Material shown -
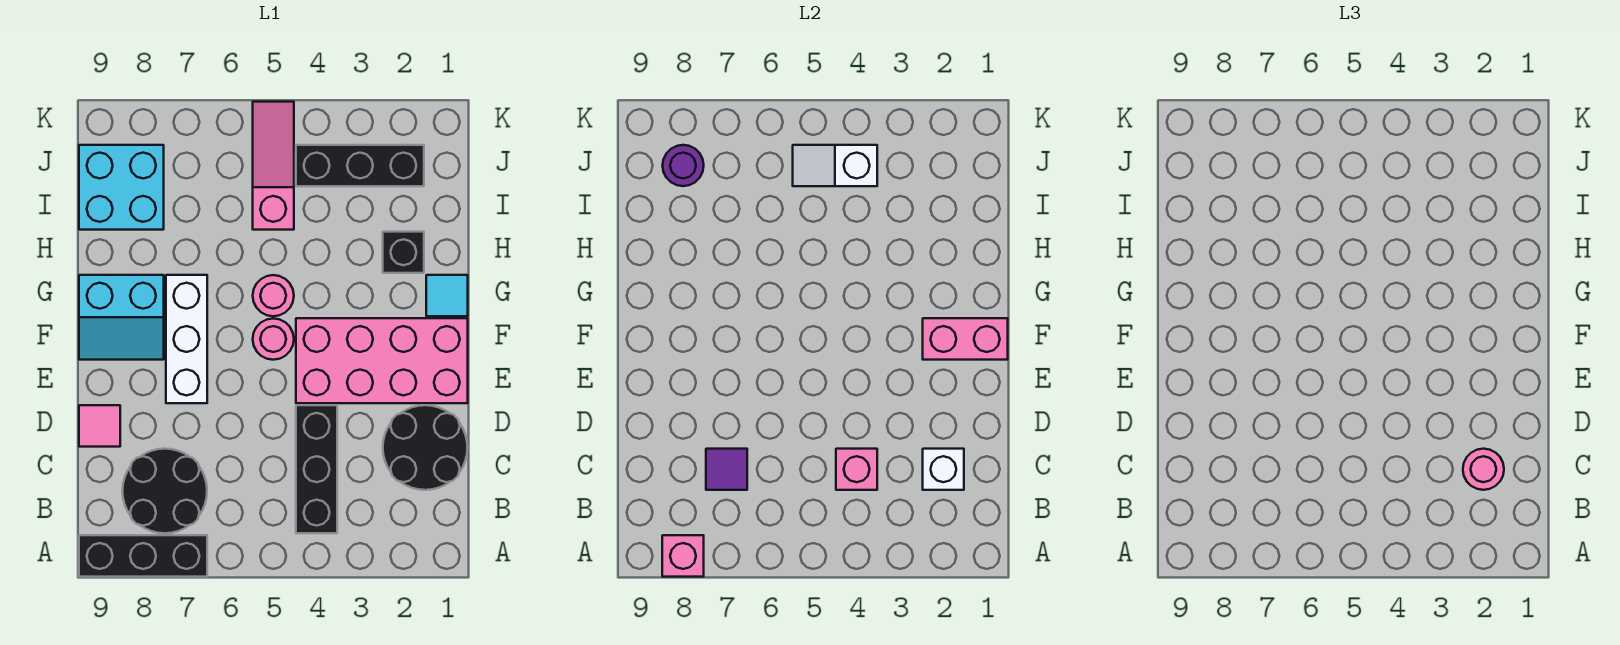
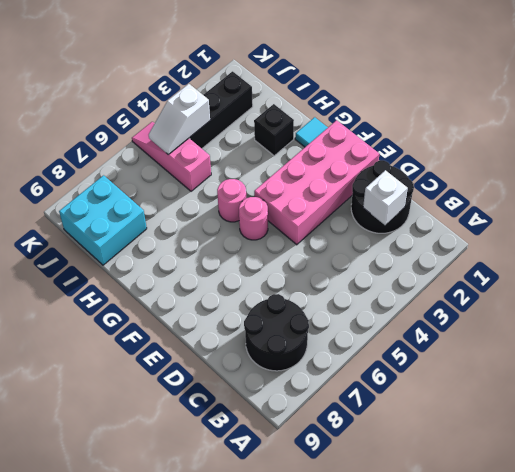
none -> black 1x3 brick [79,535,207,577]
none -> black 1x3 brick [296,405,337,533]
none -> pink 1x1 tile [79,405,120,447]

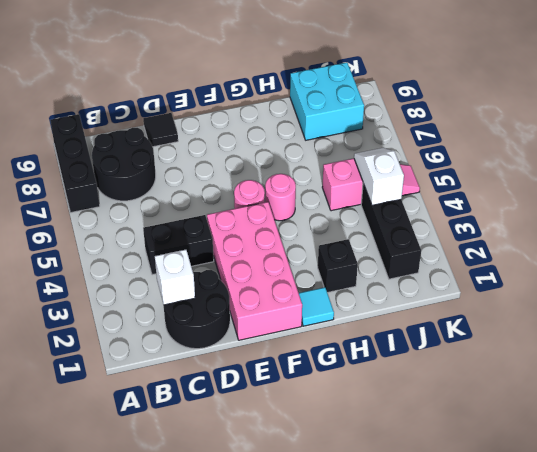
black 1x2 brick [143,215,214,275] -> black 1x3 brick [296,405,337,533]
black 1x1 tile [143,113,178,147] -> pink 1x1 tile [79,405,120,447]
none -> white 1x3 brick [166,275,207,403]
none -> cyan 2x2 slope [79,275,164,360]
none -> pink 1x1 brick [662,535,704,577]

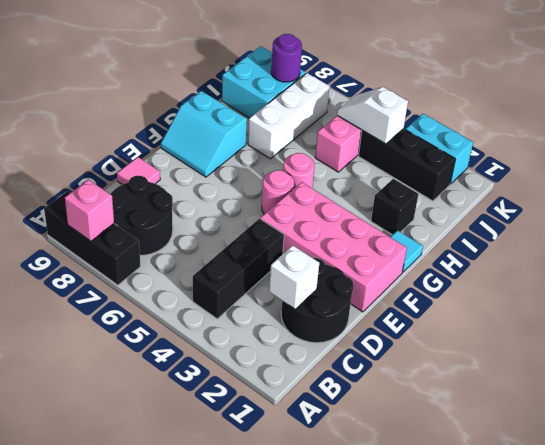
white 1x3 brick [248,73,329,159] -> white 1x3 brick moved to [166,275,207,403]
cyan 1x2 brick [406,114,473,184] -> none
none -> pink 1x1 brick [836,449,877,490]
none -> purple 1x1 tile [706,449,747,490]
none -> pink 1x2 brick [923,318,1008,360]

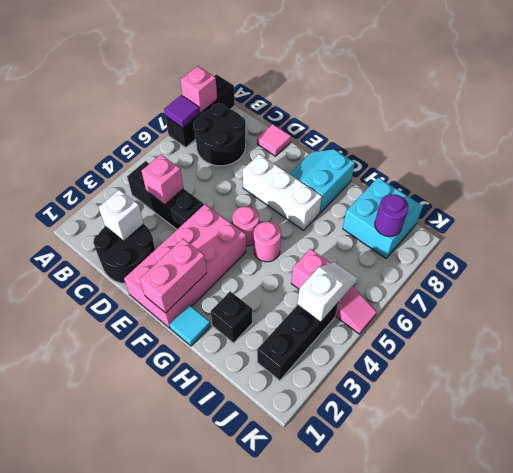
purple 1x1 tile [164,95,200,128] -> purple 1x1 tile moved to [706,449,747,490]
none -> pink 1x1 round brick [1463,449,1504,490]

...

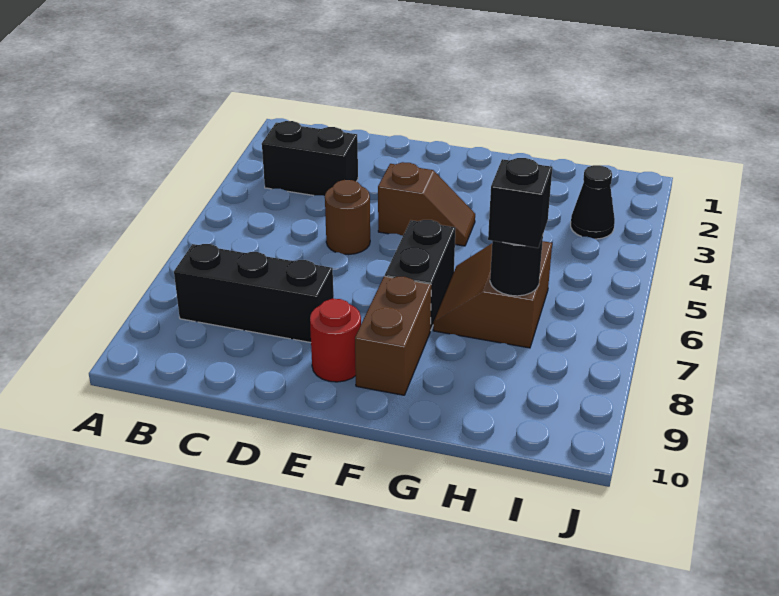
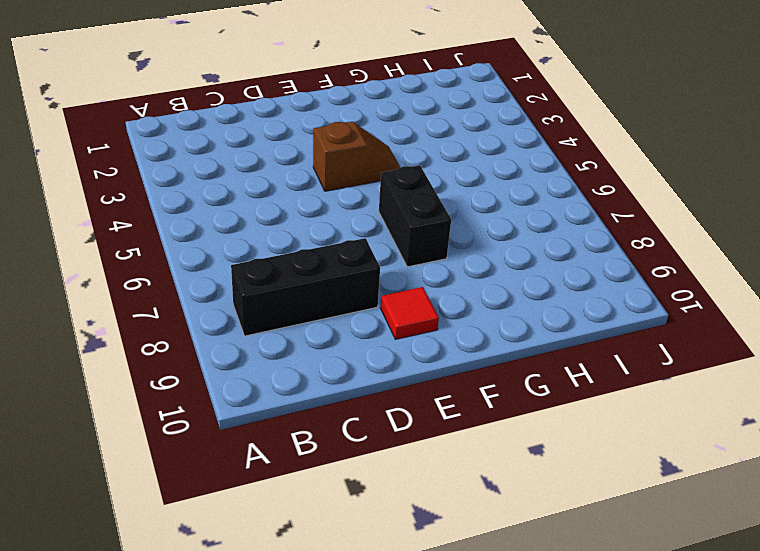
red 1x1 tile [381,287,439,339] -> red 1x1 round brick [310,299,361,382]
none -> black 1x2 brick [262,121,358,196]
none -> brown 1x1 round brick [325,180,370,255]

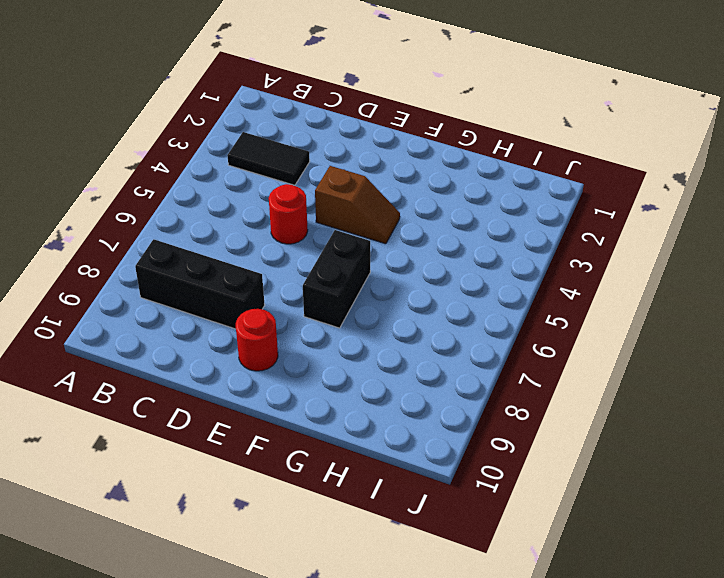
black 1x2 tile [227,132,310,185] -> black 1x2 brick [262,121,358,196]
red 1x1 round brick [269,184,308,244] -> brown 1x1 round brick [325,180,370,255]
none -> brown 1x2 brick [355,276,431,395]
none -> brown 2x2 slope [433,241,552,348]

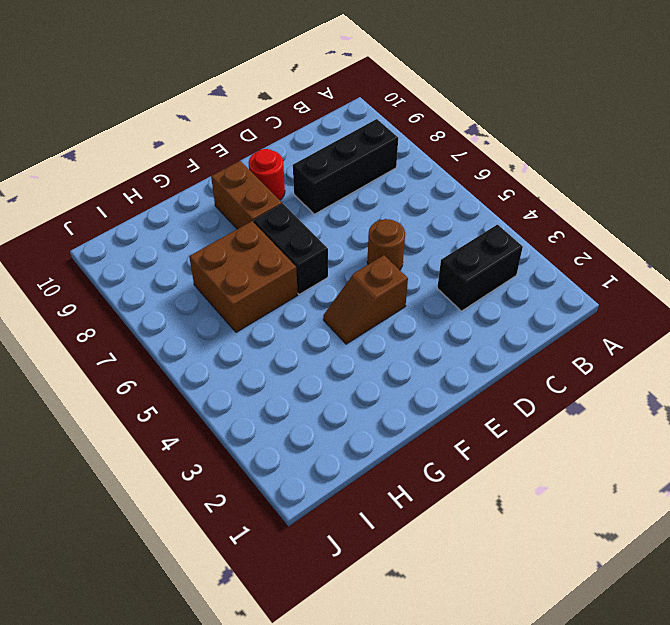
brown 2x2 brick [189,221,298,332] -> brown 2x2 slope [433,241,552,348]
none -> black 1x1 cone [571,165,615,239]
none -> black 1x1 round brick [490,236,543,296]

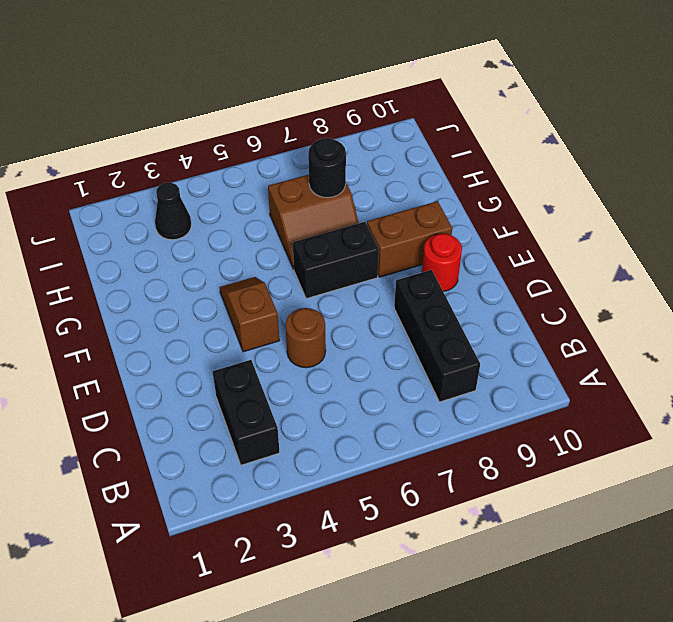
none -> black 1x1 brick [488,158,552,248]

--

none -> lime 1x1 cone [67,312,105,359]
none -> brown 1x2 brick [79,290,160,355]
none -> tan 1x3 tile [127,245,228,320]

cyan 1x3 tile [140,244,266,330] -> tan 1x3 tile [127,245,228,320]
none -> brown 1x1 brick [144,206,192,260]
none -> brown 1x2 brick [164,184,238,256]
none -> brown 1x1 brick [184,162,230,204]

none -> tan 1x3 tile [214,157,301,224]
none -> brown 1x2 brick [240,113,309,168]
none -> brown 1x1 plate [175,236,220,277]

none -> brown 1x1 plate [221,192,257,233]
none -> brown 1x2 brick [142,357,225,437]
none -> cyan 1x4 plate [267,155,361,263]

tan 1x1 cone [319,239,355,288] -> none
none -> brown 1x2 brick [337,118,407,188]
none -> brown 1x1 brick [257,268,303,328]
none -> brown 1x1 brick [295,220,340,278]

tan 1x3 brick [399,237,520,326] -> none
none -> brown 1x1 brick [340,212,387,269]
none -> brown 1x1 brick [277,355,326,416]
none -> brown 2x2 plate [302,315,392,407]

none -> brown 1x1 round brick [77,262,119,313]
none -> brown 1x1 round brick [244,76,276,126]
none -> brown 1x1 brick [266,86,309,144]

Exercise description - Given the records above, return the lines starting at the one that holds "none -> brown 1x1 round brick [325,180,370,255]" and ending at the one that holds "none -> brown 2x2 slope [433,241,552,348]", exactly, and nothing besides; leave every picture out.

Response area -
none -> brown 1x1 round brick [325,180,370,255]

black 1x2 tile [227,132,310,185] -> black 1x2 brick [262,121,358,196]
red 1x1 round brick [269,184,308,244] -> brown 1x1 round brick [325,180,370,255]
none -> brown 1x2 brick [355,276,431,395]
none -> brown 2x2 slope [433,241,552,348]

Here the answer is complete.